- EXERCISE INSTRUCTIONS
Write out again, please, the records below from the first line to the line holding "none -> green plate G7:H8 level 1", inclusive, and nothing else.

- DATASET EXTRACT

——

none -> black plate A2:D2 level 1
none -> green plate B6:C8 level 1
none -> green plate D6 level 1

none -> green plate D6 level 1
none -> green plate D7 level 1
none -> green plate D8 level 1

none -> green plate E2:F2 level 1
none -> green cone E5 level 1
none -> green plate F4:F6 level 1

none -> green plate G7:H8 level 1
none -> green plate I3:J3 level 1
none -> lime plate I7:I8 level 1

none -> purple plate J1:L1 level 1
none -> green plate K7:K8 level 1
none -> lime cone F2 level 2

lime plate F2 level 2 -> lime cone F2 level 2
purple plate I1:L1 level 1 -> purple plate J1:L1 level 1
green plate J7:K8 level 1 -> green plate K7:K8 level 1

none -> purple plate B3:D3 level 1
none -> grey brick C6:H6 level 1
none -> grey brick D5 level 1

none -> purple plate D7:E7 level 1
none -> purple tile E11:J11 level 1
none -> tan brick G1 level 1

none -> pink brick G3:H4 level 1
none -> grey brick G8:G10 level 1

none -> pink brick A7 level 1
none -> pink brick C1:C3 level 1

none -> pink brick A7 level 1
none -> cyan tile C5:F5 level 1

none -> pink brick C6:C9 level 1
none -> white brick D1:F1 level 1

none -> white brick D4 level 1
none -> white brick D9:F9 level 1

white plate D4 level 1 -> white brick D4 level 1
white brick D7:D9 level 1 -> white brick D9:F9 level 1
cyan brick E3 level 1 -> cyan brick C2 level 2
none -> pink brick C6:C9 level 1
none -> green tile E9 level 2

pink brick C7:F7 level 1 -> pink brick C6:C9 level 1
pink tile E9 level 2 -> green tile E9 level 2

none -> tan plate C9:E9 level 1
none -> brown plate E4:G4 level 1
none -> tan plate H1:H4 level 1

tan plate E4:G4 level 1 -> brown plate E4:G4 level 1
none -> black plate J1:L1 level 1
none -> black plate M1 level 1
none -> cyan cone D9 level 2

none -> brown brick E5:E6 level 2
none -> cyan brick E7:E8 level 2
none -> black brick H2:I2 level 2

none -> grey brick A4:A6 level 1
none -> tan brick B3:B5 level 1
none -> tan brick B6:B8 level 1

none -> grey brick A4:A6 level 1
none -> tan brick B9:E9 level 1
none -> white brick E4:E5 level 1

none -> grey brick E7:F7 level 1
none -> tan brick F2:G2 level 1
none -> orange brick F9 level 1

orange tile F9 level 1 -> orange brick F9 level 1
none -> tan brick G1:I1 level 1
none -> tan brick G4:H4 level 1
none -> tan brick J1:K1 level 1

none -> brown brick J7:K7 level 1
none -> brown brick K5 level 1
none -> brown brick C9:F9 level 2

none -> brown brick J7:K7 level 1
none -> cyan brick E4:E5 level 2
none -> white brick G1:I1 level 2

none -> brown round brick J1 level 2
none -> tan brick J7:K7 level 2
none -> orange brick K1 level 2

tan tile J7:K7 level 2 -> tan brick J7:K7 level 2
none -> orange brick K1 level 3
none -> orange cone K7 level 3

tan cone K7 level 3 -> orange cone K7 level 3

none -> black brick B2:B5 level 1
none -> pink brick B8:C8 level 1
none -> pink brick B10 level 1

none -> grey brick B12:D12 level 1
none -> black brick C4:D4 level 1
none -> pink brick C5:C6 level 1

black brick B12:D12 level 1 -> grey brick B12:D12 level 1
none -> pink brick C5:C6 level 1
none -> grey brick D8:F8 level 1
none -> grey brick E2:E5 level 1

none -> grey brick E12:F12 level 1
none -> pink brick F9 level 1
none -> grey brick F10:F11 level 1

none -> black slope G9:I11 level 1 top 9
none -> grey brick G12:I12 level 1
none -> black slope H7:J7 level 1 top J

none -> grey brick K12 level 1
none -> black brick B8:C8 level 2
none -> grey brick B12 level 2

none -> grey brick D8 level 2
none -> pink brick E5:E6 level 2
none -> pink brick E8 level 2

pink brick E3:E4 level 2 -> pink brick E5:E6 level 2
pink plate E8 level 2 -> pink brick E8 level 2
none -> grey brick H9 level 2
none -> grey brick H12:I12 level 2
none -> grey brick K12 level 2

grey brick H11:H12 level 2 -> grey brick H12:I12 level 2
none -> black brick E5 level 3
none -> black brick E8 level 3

——

- WRITTEN ANSWER
none -> black plate A2:D2 level 1
none -> green plate B6:C8 level 1
none -> green plate D6 level 1

none -> green plate D6 level 1
none -> green plate D7 level 1
none -> green plate D8 level 1

none -> green plate E2:F2 level 1
none -> green cone E5 level 1
none -> green plate F4:F6 level 1

none -> green plate G7:H8 level 1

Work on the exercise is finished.